** The data **

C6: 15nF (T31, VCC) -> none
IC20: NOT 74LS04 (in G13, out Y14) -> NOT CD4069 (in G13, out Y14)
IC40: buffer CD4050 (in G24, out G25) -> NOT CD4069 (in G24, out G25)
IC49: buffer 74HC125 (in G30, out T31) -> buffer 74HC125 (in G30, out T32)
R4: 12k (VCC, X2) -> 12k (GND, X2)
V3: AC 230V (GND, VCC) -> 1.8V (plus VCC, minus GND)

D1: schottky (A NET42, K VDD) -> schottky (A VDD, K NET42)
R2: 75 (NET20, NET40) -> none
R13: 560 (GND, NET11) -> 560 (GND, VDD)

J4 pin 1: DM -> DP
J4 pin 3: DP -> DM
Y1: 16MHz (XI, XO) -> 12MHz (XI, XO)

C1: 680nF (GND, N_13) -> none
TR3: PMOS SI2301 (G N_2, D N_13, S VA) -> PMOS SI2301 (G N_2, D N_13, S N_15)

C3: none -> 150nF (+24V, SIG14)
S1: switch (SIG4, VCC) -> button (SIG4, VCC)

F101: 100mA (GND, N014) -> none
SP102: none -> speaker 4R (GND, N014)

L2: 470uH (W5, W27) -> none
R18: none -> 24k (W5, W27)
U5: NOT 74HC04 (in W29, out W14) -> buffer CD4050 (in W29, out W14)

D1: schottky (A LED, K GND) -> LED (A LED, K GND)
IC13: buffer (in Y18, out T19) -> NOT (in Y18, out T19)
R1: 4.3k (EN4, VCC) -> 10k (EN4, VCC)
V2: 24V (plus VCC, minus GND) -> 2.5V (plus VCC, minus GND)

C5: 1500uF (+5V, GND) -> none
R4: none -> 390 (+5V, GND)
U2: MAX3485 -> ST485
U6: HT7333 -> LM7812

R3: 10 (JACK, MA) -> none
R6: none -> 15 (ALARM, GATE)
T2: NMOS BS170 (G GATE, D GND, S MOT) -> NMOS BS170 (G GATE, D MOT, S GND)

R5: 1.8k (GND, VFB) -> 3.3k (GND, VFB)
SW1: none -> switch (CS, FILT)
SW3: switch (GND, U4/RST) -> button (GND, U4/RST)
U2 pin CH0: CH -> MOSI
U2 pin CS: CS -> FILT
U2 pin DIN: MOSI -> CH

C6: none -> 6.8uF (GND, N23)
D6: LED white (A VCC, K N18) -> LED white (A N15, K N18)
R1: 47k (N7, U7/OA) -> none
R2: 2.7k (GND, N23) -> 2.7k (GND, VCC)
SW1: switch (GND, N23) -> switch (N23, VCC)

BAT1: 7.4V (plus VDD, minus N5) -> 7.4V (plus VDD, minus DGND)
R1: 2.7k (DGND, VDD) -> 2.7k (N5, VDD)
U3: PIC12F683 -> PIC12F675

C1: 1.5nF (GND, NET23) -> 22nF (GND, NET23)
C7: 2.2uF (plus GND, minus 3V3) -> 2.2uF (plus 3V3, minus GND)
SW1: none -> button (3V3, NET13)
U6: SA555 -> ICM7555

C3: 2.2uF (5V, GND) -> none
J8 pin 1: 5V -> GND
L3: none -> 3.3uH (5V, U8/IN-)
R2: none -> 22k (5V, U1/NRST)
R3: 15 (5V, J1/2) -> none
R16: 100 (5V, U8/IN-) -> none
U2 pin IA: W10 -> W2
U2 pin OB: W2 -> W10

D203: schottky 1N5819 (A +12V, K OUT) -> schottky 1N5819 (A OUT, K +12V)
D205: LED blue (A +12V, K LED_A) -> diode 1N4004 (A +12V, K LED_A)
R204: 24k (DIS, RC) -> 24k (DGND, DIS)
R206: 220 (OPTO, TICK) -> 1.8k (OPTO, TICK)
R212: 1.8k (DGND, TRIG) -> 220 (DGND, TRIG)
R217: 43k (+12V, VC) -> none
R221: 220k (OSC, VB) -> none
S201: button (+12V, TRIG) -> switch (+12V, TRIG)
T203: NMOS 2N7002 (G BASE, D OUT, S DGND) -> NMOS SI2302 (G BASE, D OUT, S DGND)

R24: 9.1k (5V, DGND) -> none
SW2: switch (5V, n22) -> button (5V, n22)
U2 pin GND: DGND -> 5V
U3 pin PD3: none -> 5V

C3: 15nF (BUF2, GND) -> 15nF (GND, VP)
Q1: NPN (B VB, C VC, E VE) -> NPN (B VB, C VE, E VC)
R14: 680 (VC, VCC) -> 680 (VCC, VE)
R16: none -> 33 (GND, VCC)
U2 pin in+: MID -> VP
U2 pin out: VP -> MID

** Your instructions **
Using the entries above, return each line in which the word "minus" occurs.

** Exercise solution **
V3: AC 230V (GND, VCC) -> 1.8V (plus VCC, minus GND)
V2: 24V (plus VCC, minus GND) -> 2.5V (plus VCC, minus GND)
BAT1: 7.4V (plus VDD, minus N5) -> 7.4V (plus VDD, minus DGND)
C7: 2.2uF (plus GND, minus 3V3) -> 2.2uF (plus 3V3, minus GND)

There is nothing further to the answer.